**Directions for this task:** An exact copy of all the lines below is required, with every image left out.

**Excerpted records:**

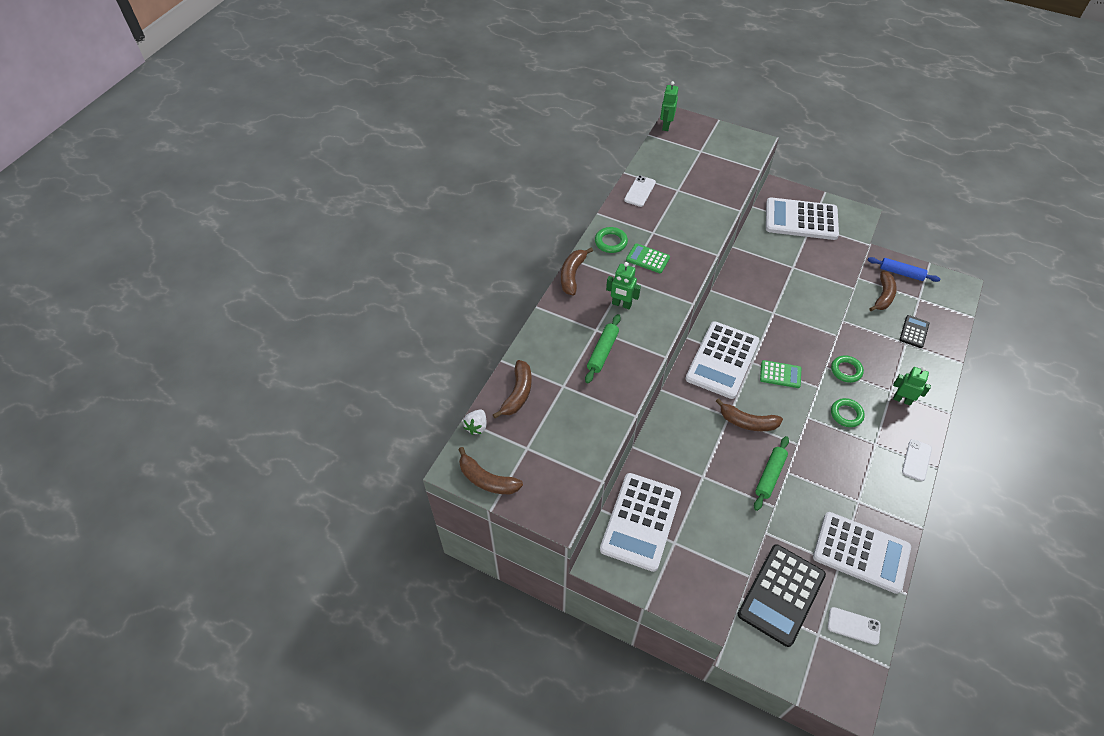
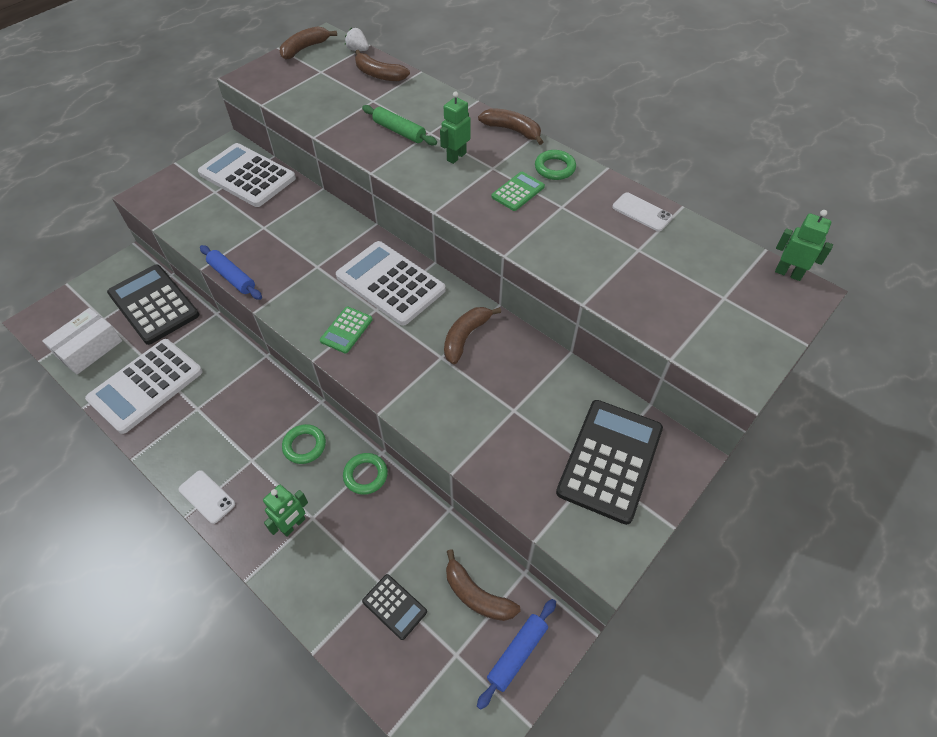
camera: 105 degrees right, 0 degrees up
(747, 422) = (302, 279): brown banana -> brown banana (465, 337)
(770, 475) = (232, 277): green rolling pin -> blue rolling pin
(801, 220) = (609, 460): white calculator -> black calculator
(853, 626) = (89, 348): white phone -> white box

**Solution below:**
camera: 105 degrees right, 0 degrees up
(747, 422) = (302, 279): brown banana -> brown banana (465, 337)
(770, 475) = (232, 277): green rolling pin -> blue rolling pin
(801, 220) = (609, 460): white calculator -> black calculator
(853, 626) = (89, 348): white phone -> white box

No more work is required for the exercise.